» Instructions to follow
Can you retype every record below exactly as written?

(Stored entries)
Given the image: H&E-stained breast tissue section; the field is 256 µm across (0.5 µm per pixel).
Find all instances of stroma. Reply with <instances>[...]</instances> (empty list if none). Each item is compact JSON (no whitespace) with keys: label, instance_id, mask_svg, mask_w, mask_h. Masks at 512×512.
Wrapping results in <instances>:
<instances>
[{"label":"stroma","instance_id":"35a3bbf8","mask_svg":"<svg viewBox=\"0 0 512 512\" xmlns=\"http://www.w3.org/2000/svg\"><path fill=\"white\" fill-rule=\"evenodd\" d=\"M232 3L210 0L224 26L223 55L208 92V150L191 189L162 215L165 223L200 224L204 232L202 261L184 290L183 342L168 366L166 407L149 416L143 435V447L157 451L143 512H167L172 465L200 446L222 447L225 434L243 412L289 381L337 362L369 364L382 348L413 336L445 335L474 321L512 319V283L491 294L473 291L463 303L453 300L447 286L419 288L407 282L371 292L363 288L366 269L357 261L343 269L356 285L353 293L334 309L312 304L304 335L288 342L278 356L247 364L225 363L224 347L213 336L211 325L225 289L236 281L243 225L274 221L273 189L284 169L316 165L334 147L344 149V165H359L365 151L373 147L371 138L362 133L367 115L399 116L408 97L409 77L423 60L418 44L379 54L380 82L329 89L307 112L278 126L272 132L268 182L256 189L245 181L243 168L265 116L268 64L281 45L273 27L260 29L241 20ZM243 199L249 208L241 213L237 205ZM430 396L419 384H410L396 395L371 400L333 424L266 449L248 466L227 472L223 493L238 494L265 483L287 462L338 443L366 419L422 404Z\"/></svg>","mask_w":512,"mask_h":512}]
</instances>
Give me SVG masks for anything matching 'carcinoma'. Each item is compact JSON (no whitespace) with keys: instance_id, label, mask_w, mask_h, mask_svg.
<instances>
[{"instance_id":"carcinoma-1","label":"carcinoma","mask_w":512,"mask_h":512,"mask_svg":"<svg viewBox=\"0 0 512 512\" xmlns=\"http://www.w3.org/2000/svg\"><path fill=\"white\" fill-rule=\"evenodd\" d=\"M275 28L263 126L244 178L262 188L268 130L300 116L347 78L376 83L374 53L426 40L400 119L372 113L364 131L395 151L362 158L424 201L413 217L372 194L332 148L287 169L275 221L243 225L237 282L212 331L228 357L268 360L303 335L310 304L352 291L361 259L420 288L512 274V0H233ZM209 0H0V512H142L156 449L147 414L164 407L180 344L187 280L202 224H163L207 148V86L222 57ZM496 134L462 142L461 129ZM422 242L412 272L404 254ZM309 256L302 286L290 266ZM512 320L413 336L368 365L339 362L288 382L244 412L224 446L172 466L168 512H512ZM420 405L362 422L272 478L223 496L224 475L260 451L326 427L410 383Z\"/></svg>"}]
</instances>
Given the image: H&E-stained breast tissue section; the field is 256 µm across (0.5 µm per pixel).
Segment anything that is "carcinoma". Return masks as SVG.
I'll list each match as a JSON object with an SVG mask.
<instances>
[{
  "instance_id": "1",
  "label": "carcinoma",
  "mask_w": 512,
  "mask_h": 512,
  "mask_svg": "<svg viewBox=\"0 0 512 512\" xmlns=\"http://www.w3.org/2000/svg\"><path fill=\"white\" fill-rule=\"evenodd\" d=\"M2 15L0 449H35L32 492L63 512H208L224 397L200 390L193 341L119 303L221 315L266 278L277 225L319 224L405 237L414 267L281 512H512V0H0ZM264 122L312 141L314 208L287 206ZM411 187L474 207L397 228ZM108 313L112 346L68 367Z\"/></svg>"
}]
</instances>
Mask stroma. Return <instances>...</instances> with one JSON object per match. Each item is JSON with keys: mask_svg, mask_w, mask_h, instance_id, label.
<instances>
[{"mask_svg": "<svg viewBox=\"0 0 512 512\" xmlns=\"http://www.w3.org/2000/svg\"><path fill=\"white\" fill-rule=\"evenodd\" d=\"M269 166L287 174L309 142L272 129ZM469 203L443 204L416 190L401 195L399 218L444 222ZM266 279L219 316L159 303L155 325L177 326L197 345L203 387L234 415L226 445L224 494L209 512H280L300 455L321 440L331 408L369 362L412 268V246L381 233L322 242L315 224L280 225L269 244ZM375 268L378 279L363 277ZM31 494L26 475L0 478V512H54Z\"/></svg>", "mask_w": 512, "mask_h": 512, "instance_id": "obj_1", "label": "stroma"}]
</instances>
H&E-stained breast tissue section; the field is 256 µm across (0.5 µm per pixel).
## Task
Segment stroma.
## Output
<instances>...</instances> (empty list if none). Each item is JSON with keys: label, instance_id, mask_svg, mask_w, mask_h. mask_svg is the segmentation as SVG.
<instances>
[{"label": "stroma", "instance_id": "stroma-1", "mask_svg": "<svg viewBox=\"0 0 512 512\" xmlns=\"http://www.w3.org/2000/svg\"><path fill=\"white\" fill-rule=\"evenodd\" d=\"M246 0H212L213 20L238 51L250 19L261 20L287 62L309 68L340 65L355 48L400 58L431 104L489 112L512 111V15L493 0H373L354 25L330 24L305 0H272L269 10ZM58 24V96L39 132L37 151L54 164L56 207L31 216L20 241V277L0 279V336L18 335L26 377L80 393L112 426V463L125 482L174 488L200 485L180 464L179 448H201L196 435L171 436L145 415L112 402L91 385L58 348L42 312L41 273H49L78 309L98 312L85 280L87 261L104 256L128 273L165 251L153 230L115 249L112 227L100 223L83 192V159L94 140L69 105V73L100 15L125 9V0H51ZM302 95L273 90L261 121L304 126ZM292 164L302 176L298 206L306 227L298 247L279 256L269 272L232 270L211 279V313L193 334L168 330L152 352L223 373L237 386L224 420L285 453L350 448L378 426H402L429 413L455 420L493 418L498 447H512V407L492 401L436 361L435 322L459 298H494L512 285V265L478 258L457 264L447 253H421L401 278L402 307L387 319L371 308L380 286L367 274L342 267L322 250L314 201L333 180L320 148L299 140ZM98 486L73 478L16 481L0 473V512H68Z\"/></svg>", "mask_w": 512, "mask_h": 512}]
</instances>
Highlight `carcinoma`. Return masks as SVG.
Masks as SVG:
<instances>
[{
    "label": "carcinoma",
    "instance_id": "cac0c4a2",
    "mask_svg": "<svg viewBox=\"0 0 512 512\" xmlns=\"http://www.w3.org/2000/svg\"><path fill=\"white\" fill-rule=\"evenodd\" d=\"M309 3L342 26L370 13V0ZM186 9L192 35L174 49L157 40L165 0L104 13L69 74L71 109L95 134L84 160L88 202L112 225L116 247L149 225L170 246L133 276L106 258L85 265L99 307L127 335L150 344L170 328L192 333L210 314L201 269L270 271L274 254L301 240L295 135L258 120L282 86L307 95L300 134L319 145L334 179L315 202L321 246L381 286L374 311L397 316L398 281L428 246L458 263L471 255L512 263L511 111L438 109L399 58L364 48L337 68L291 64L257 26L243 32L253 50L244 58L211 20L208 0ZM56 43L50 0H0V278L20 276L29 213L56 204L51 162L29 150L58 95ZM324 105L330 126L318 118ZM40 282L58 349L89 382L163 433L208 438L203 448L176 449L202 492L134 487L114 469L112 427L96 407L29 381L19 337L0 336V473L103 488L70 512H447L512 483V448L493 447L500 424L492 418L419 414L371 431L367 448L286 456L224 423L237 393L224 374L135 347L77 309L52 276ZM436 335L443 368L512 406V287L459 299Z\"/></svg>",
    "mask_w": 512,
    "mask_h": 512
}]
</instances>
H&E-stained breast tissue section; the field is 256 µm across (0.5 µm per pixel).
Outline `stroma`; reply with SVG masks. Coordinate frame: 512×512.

» Result
Given the image: H&E-stained breast tissue section; the field is 256 µm across (0.5 µm per pixel).
Find all instances of stroma. Reply with <instances>[...]</instances> (empty list if none). Each item is compact JSON (no whitespace) with keys: label, instance_id, mask_svg, mask_w, mask_h. Masks at 512×512.
Wrapping results in <instances>:
<instances>
[{"label":"stroma","instance_id":"35a3bbf8","mask_svg":"<svg viewBox=\"0 0 512 512\" xmlns=\"http://www.w3.org/2000/svg\"><path fill=\"white\" fill-rule=\"evenodd\" d=\"M232 3L210 0L224 26L223 55L208 92V150L191 189L162 215L165 223L200 224L204 232L202 261L184 290L183 342L168 366L166 407L149 416L143 435V447L157 451L143 512H167L172 465L200 446L222 447L225 434L243 412L289 381L337 362L369 364L382 348L413 336L445 335L474 321L512 319V283L491 294L473 291L463 303L453 300L447 286L419 288L407 282L371 292L363 288L366 269L357 261L343 269L356 285L353 293L334 309L312 304L304 335L288 342L278 356L247 364L225 363L224 347L213 336L211 325L225 289L236 281L243 225L274 221L273 189L284 169L316 165L334 147L344 149V165H359L365 151L373 147L371 138L362 133L367 115L399 116L408 97L409 77L423 60L418 44L379 54L380 82L329 89L307 112L278 126L272 132L268 182L256 189L245 181L243 168L265 116L268 64L281 45L273 27L260 29L241 20ZM243 199L249 208L241 213L237 205ZM430 396L419 384H410L396 395L371 400L333 424L266 449L248 466L227 472L223 493L238 494L265 483L287 462L338 443L366 419L422 404Z\"/></svg>","mask_w":512,"mask_h":512}]
</instances>
Give me SVG masks for anything matching 'carcinoma'. Each item is compact JSON (no whitespace) with keys: instance_id, label, mask_w, mask_h, mask_svg.
<instances>
[{"instance_id":"carcinoma-1","label":"carcinoma","mask_w":512,"mask_h":512,"mask_svg":"<svg viewBox=\"0 0 512 512\" xmlns=\"http://www.w3.org/2000/svg\"><path fill=\"white\" fill-rule=\"evenodd\" d=\"M275 28L263 126L244 178L262 188L268 130L300 116L347 78L376 83L374 53L426 40L400 119L372 113L364 131L395 151L362 158L424 201L413 217L372 194L332 148L287 169L275 221L243 225L237 282L212 331L228 357L268 360L303 335L310 304L352 291L361 259L420 288L512 274V0H233ZM209 0H0V512H142L156 449L147 414L164 407L180 344L187 280L202 224H163L207 148V86L222 57ZM496 134L462 142L461 129ZM422 242L412 272L404 254ZM309 256L302 286L290 266ZM512 320L413 336L368 365L339 362L288 382L244 412L224 446L172 466L168 512H512ZM420 405L362 422L272 478L223 496L224 475L260 451L326 427L410 383Z\"/></svg>"}]
</instances>
Given the image: H&E-stained breast tissue section; the field is 256 µm across (0.5 µm per pixel).
Segment anything that is "carcinoma". Return masks as SVG.
I'll list each match as a JSON object with an SVG mask.
<instances>
[{
  "instance_id": "1",
  "label": "carcinoma",
  "mask_w": 512,
  "mask_h": 512,
  "mask_svg": "<svg viewBox=\"0 0 512 512\" xmlns=\"http://www.w3.org/2000/svg\"><path fill=\"white\" fill-rule=\"evenodd\" d=\"M2 15L0 449H35L32 492L63 512H208L224 397L200 390L193 341L119 303L221 315L266 278L277 225L319 224L405 237L414 267L281 512H512V0H0ZM264 122L312 141L314 208L287 206ZM411 187L474 207L397 228ZM108 313L112 346L68 367Z\"/></svg>"
}]
</instances>
Mask stroma. Return <instances>...</instances> with one JSON object per match. Each item is JSON with keys: mask_svg, mask_w, mask_h, instance_id, label.
<instances>
[{"mask_svg": "<svg viewBox=\"0 0 512 512\" xmlns=\"http://www.w3.org/2000/svg\"><path fill=\"white\" fill-rule=\"evenodd\" d=\"M269 166L287 174L309 142L272 129ZM469 203L443 204L416 190L401 195L399 218L444 222ZM266 279L219 316L159 303L155 325L177 326L197 345L203 387L234 415L226 445L224 494L209 512H280L300 455L321 440L331 408L369 362L412 268V246L381 233L322 242L315 224L280 225L269 244ZM375 268L378 279L363 277ZM31 494L26 475L0 478V512H54Z\"/></svg>", "mask_w": 512, "mask_h": 512, "instance_id": "obj_1", "label": "stroma"}]
</instances>
H&E-stained breast tissue section; the field is 256 µm across (0.5 µm per pixel).
## Task
Segment stroma.
## Output
<instances>...</instances> (empty list if none). Each item is JSON with keys: label, instance_id, mask_svg, mask_w, mask_h. mask_svg is the segmentation as SVG.
<instances>
[{"label": "stroma", "instance_id": "stroma-1", "mask_svg": "<svg viewBox=\"0 0 512 512\" xmlns=\"http://www.w3.org/2000/svg\"><path fill=\"white\" fill-rule=\"evenodd\" d=\"M246 0H212L213 20L238 51L250 19L261 20L287 62L309 68L340 65L355 48L400 58L431 104L489 112L512 111V15L493 0H373L354 25L330 24L305 0H272L269 10ZM58 24V96L39 132L37 151L54 164L56 207L31 216L20 241V277L0 279V336L18 335L26 377L80 393L112 426V463L125 482L174 488L200 485L180 464L179 448H201L196 435L171 436L145 415L112 402L91 385L58 348L42 312L41 273H49L78 309L98 312L85 280L87 261L104 256L128 273L165 251L153 230L115 249L112 227L100 223L83 192V159L94 140L69 105V73L100 15L125 9V0H51ZM302 95L273 90L261 121L304 126ZM292 164L302 176L298 206L306 227L298 247L279 256L269 272L232 270L211 279V313L193 334L168 330L152 352L223 373L237 386L224 420L285 453L350 448L378 426H402L429 413L455 420L493 418L498 447H512V407L492 401L436 361L435 322L459 298H494L512 285V265L478 258L457 264L447 253H421L401 278L402 307L387 319L371 308L380 286L367 274L342 267L322 250L314 201L333 180L320 148L299 140ZM98 486L73 478L16 481L0 473V512H68Z\"/></svg>", "mask_w": 512, "mask_h": 512}]
</instances>
Highlight `carcinoma`. Return masks as SVG.
Masks as SVG:
<instances>
[{
    "label": "carcinoma",
    "instance_id": "cac0c4a2",
    "mask_svg": "<svg viewBox=\"0 0 512 512\" xmlns=\"http://www.w3.org/2000/svg\"><path fill=\"white\" fill-rule=\"evenodd\" d=\"M309 3L342 26L370 13V0ZM186 9L192 35L174 49L157 40L165 0L104 13L69 74L71 109L95 134L84 160L88 202L112 225L116 247L149 225L170 246L133 276L106 258L85 265L99 307L127 335L150 344L170 328L192 333L210 314L201 269L270 271L274 254L301 240L295 135L258 120L282 86L307 95L300 134L319 145L334 179L315 202L321 246L381 286L374 311L397 316L398 281L428 246L458 263L471 255L512 263L511 111L438 109L399 58L364 48L337 68L291 64L257 26L243 32L253 50L244 58L211 20L208 0ZM56 43L50 0H0V278L20 276L29 213L56 204L51 162L29 150L58 95ZM324 105L330 126L318 118ZM40 282L58 349L89 382L163 433L208 438L203 448L176 449L202 492L134 487L114 469L112 427L96 407L29 381L19 337L0 336V473L103 488L70 512H447L512 483V448L493 447L500 424L492 418L419 414L371 431L367 448L286 456L224 423L237 393L224 374L135 347L77 309L52 276ZM436 335L443 368L512 406V287L459 299Z\"/></svg>",
    "mask_w": 512,
    "mask_h": 512
}]
</instances>
H&E-stained breast tissue section; the field is 256 µm across (0.5 µm per pixel).
Outline `stroma`; reply with SVG masks. Coordinate frame: 512×512.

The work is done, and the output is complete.